What the exercise asks: Set the pictures aside and set down only the lines from the line holding "DIGITS1: TM1637 -> HT16K33" through the end of the entries below, ends included.

The records:
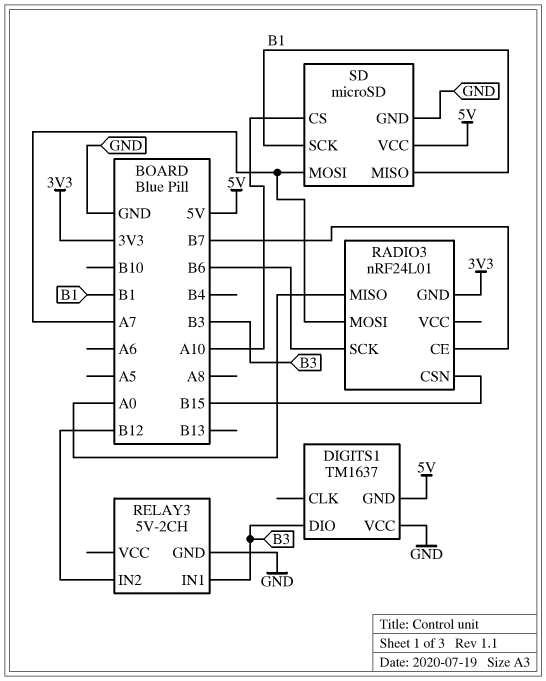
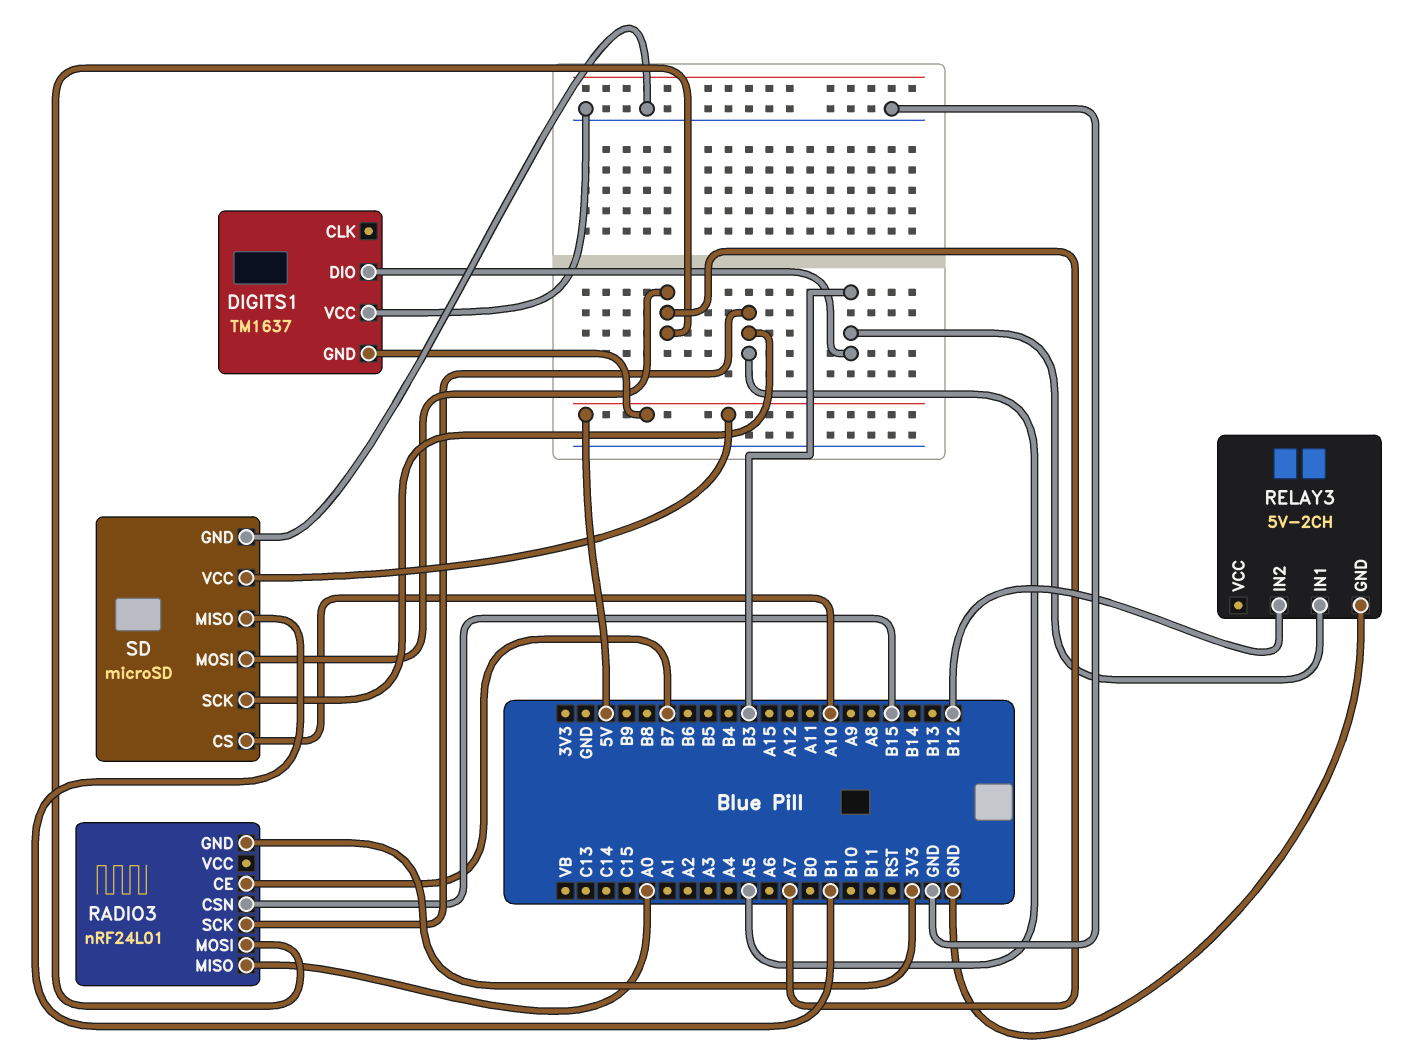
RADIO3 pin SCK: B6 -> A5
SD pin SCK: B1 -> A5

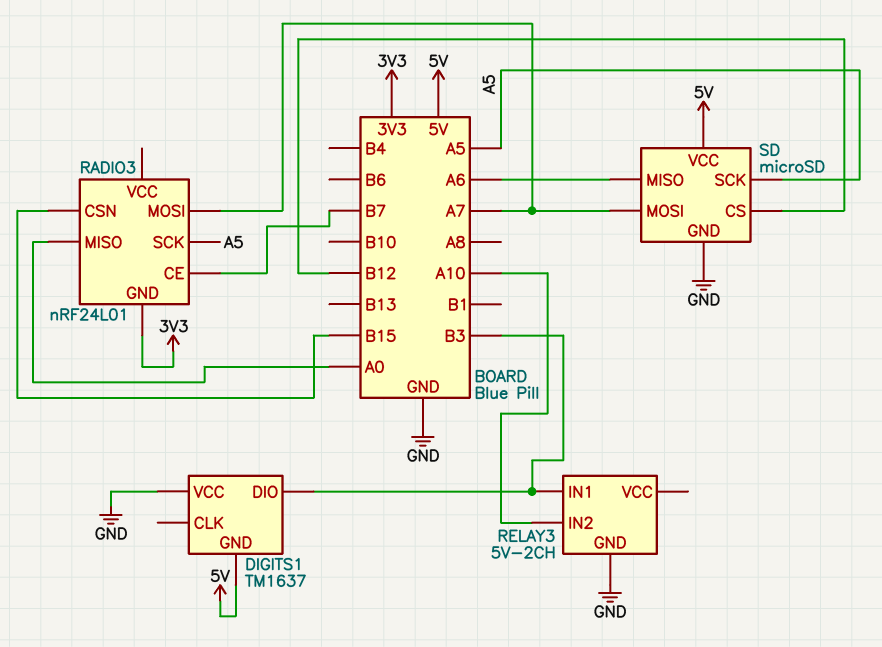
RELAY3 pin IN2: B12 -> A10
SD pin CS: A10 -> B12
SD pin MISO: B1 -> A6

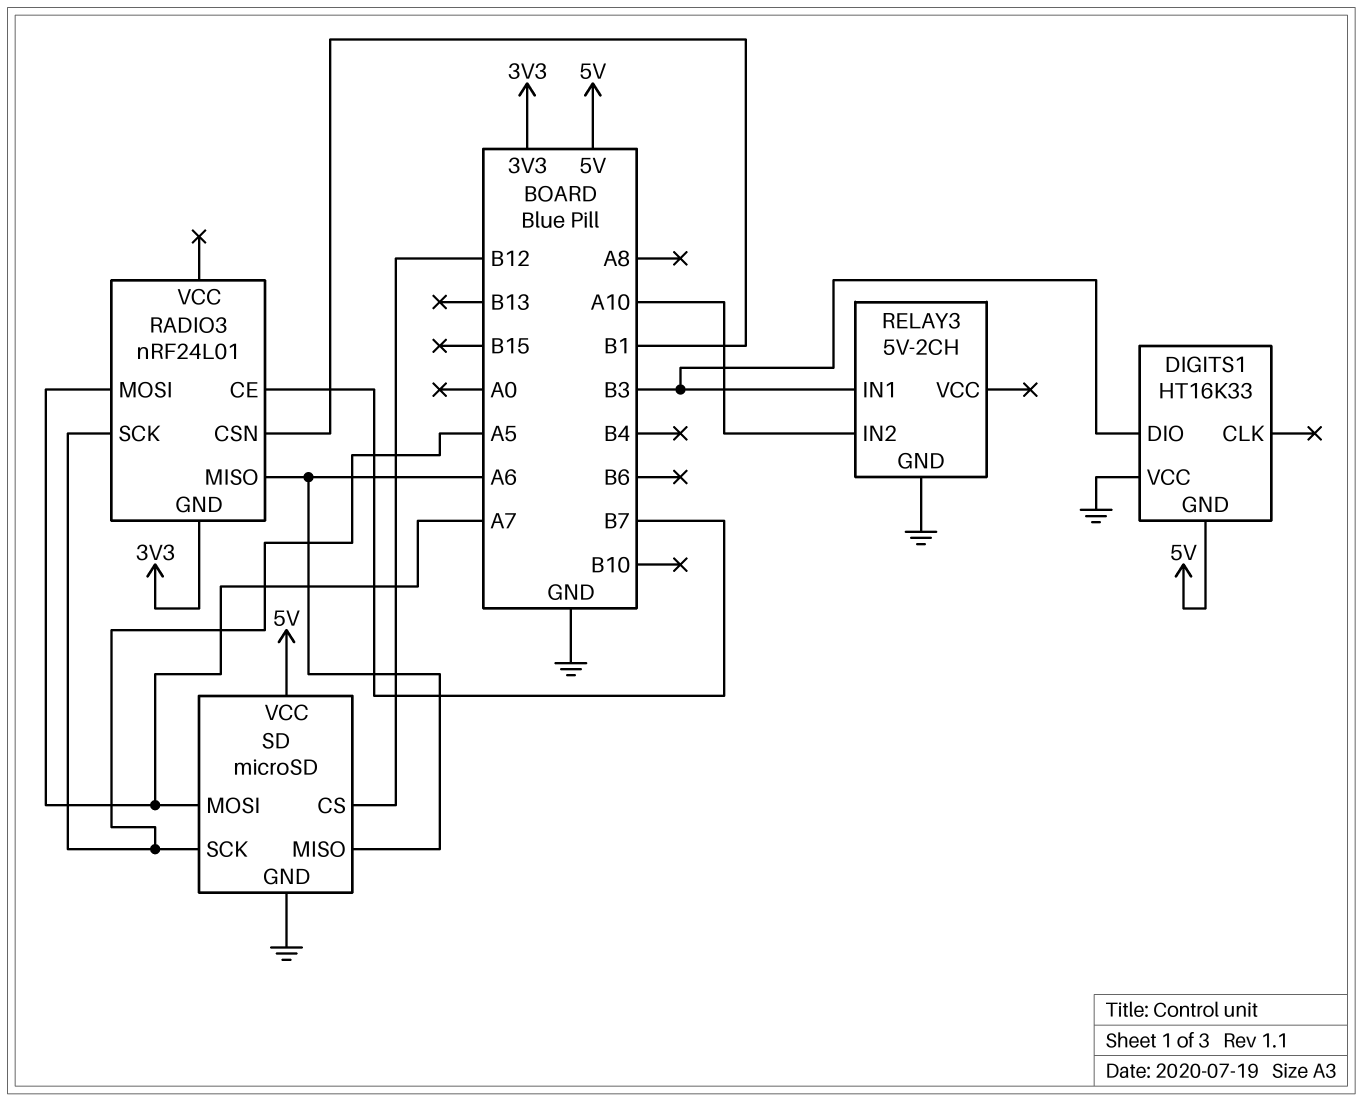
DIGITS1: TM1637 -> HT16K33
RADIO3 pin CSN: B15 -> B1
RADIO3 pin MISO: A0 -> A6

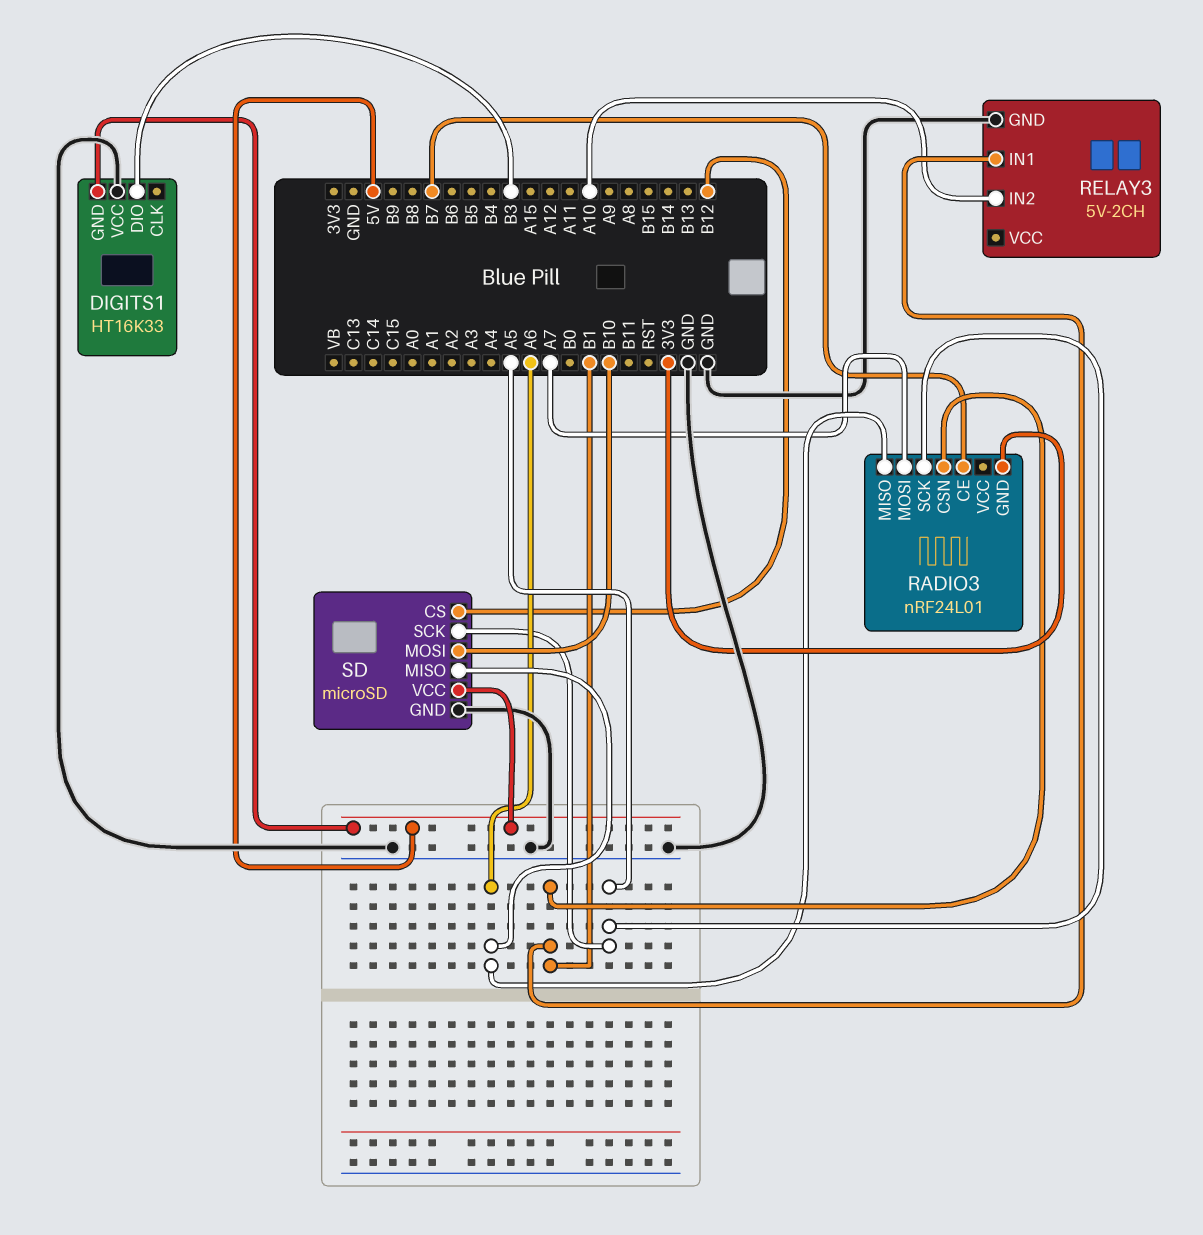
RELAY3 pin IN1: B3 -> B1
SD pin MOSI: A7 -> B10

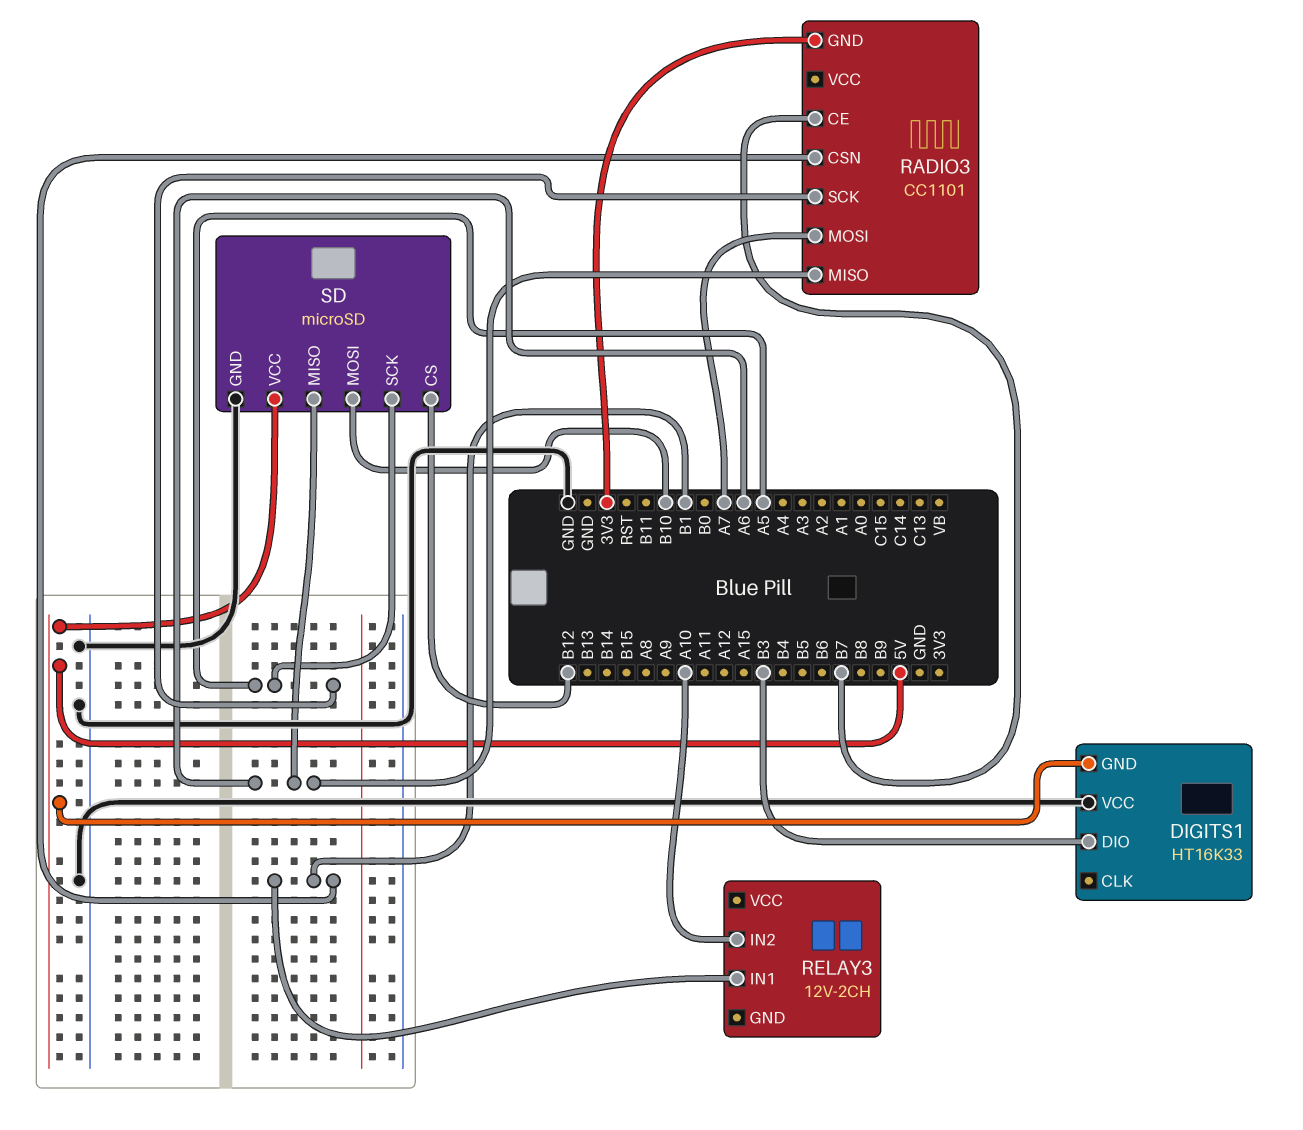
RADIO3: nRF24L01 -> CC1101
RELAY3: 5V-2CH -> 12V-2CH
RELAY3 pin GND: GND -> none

Answer to the exercise:
DIGITS1: TM1637 -> HT16K33
RADIO3 pin CSN: B15 -> B1
RADIO3 pin MISO: A0 -> A6

RELAY3 pin IN1: B3 -> B1
SD pin MOSI: A7 -> B10

RADIO3: nRF24L01 -> CC1101
RELAY3: 5V-2CH -> 12V-2CH
RELAY3 pin GND: GND -> none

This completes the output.